(DIRECTIONS):
Among the entries below, retype exactly the lines starting with the one with "camera: 85 degrees right, 0 degrees up" and going on through the one with "(647, 301) = (395, 154): green", but not the pictures.

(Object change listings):
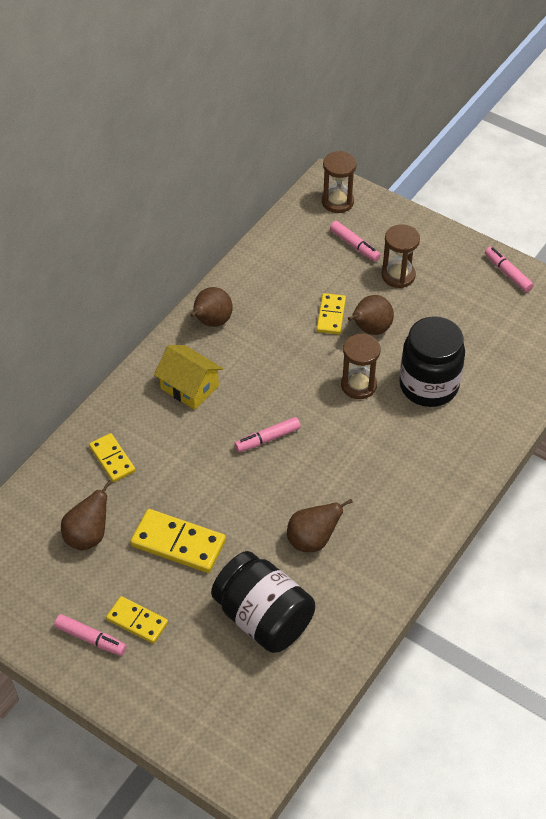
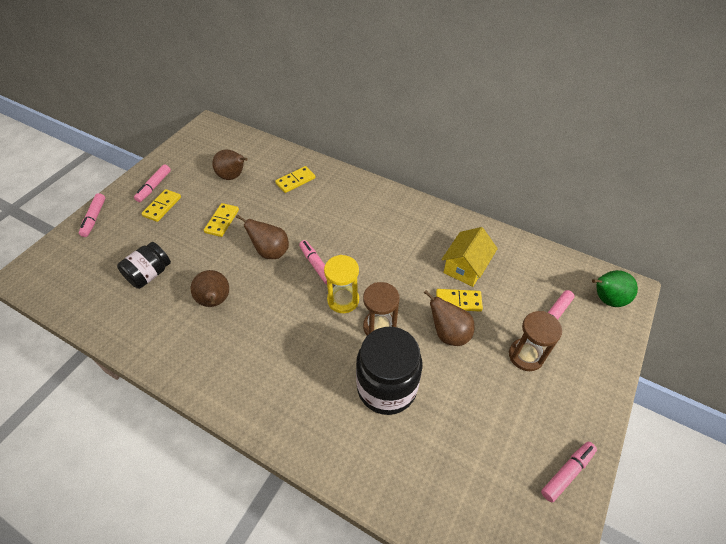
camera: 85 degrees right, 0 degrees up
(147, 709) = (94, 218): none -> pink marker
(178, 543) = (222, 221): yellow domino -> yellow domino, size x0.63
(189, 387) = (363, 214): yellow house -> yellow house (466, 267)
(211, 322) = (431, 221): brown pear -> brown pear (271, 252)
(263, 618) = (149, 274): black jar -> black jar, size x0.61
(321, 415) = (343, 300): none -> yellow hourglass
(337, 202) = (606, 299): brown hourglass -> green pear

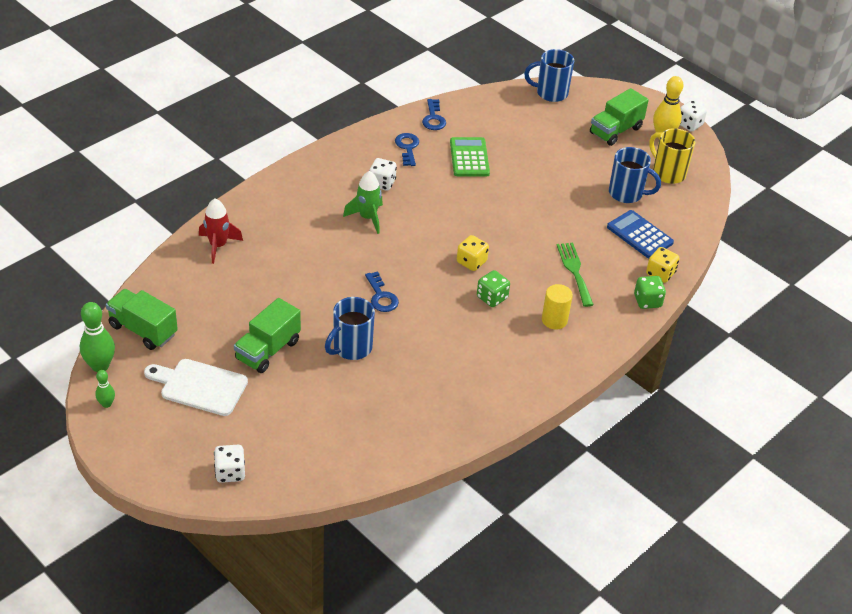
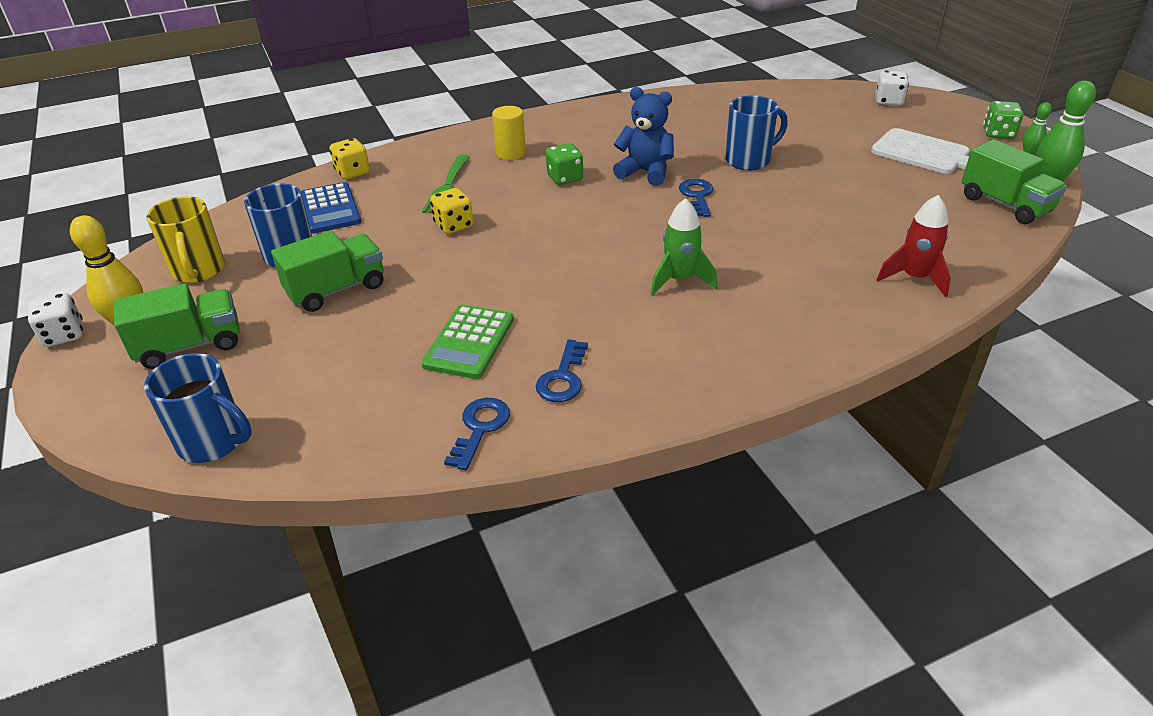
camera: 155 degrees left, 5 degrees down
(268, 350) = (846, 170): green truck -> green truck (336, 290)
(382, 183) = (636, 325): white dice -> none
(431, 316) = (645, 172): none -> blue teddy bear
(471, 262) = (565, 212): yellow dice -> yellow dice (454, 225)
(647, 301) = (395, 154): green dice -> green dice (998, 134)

...

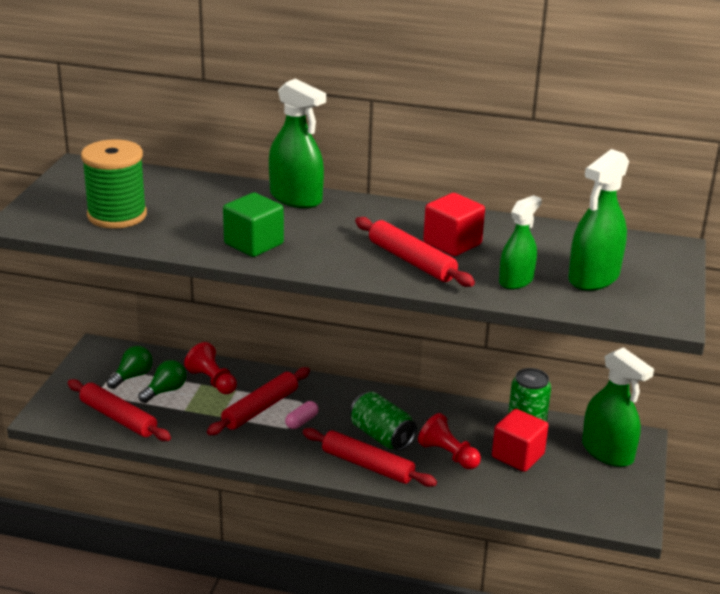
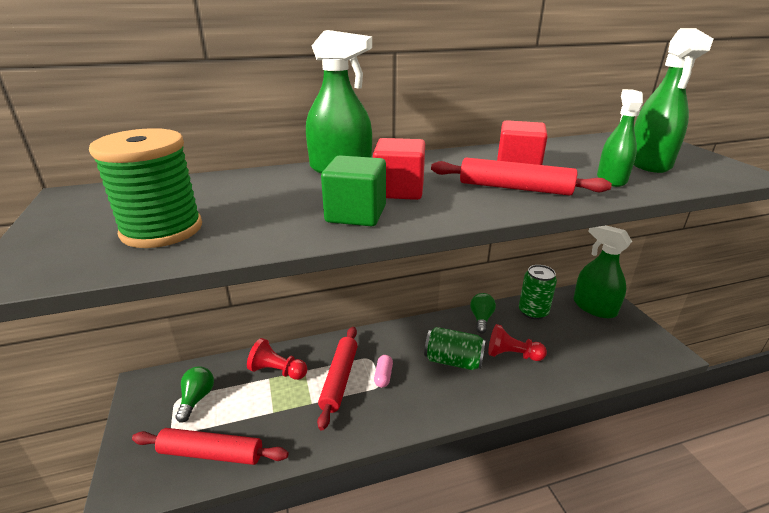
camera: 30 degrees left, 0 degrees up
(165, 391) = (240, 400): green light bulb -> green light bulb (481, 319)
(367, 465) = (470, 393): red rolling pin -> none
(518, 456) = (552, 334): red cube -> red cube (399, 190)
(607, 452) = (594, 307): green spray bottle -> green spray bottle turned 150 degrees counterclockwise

(RESPONSE BELOW):
camera: 85 degrees right, 0 degrees up
(147, 709) = (94, 218): none -> pink marker
(178, 543) = (222, 221): yellow domino -> yellow domino, size x0.63
(189, 387) = (363, 214): yellow house -> yellow house (466, 267)
(211, 322) = (431, 221): brown pear -> brown pear (271, 252)
(263, 618) = (149, 274): black jar -> black jar, size x0.61
(321, 415) = (343, 300): none -> yellow hourglass
(337, 202) = (606, 299): brown hourglass -> green pear

camera: 155 degrees left, 5 degrees down
(268, 350) = (846, 170): green truck -> green truck (336, 290)
(382, 183) = (636, 325): white dice -> none
(431, 316) = (645, 172): none -> blue teddy bear
(471, 262) = (565, 212): yellow dice -> yellow dice (454, 225)
(647, 301) = (395, 154): green dice -> green dice (998, 134)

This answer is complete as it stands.